● **What the task asks**
For the copy, please give all of the data again exactly and leave the pictures out.

● **Material provided**
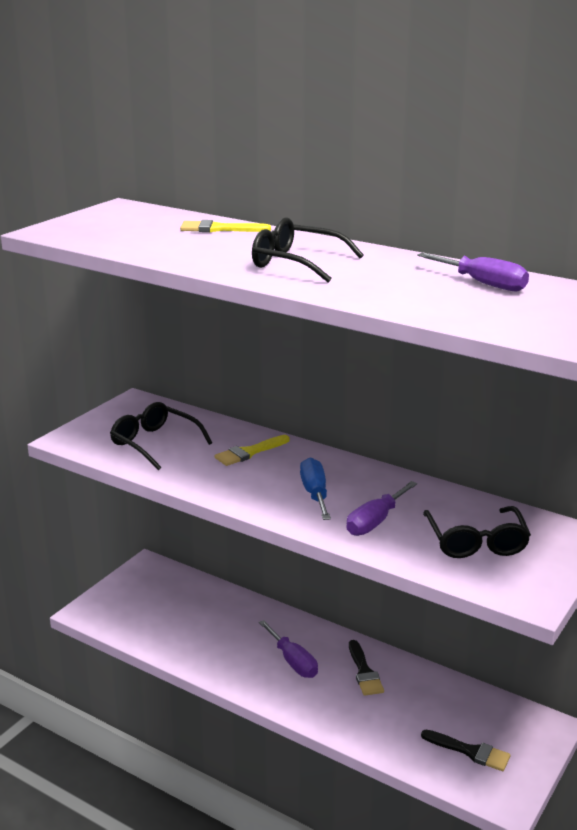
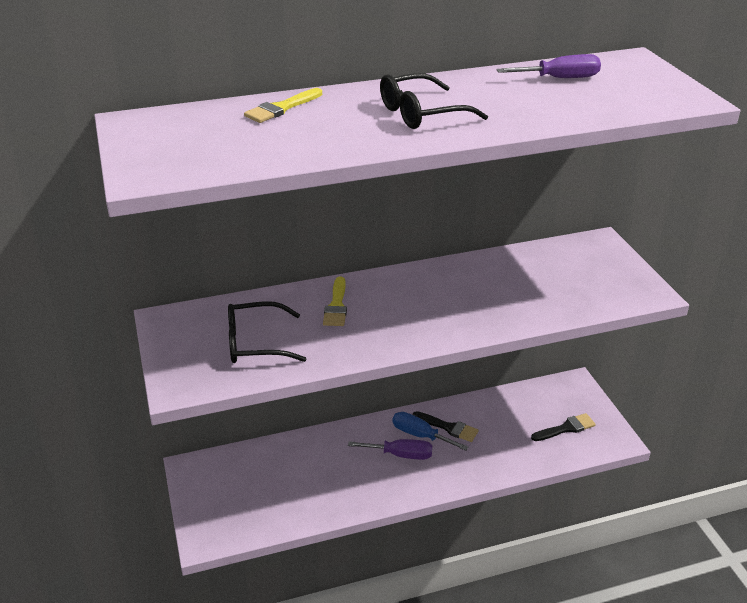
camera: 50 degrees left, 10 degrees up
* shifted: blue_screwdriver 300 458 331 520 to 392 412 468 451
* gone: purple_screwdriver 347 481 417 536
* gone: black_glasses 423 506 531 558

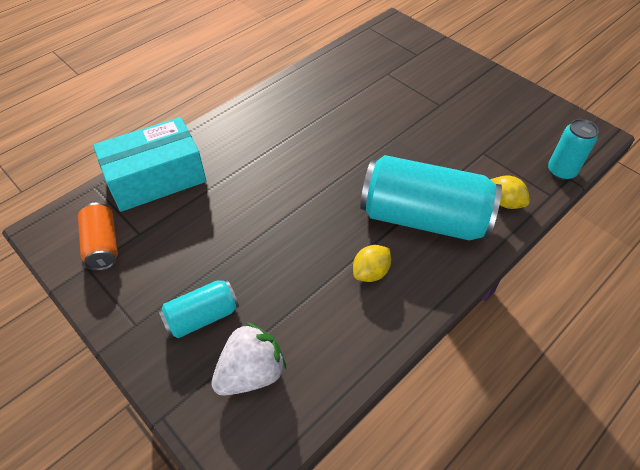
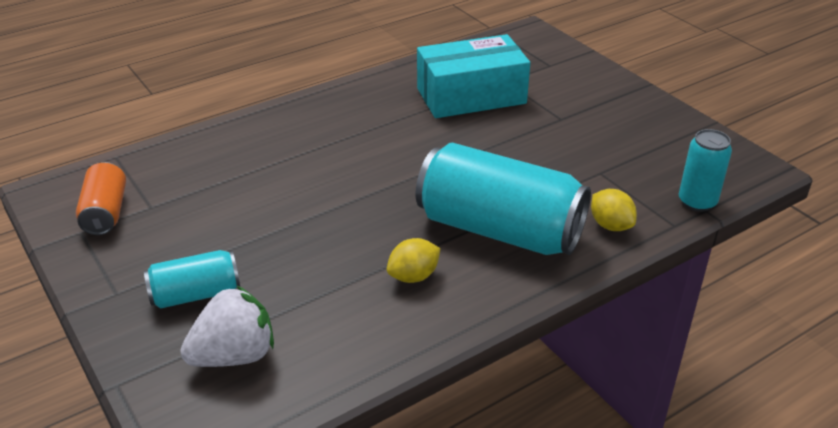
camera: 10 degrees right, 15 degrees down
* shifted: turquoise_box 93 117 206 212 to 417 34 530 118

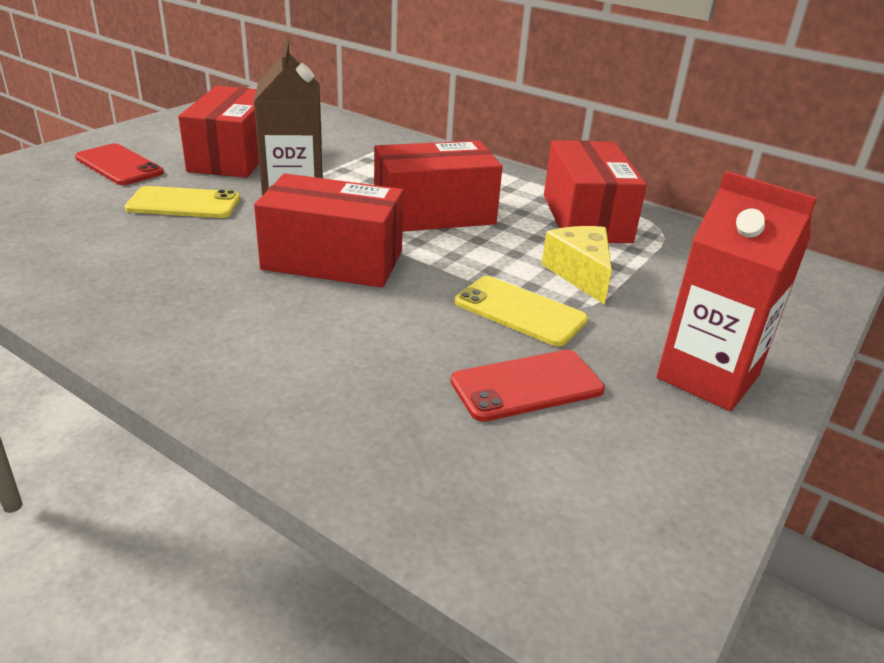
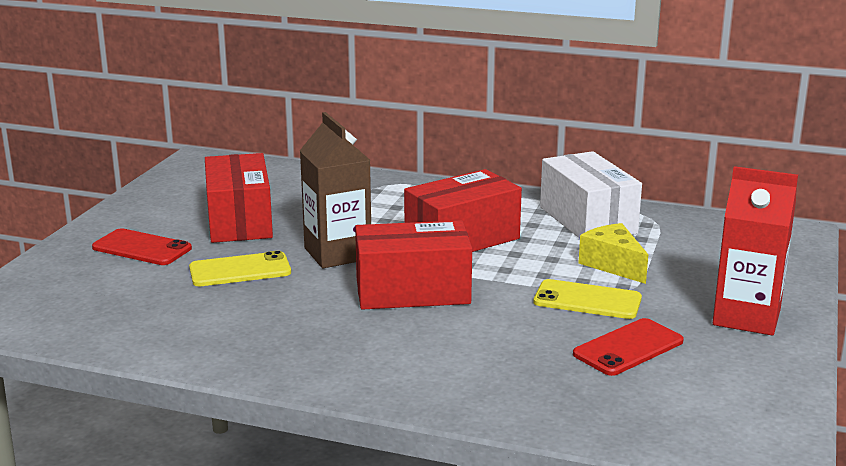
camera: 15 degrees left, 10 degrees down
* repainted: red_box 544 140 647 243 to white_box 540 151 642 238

● **Output for this exercise**
camera: 50 degrees left, 10 degrees up
* shifted: blue_screwdriver 300 458 331 520 to 392 412 468 451
* gone: purple_screwdriver 347 481 417 536
* gone: black_glasses 423 506 531 558

camera: 10 degrees right, 15 degrees down
* shifted: turquoise_box 93 117 206 212 to 417 34 530 118

camera: 15 degrees left, 10 degrees down
* repainted: red_box 544 140 647 243 to white_box 540 151 642 238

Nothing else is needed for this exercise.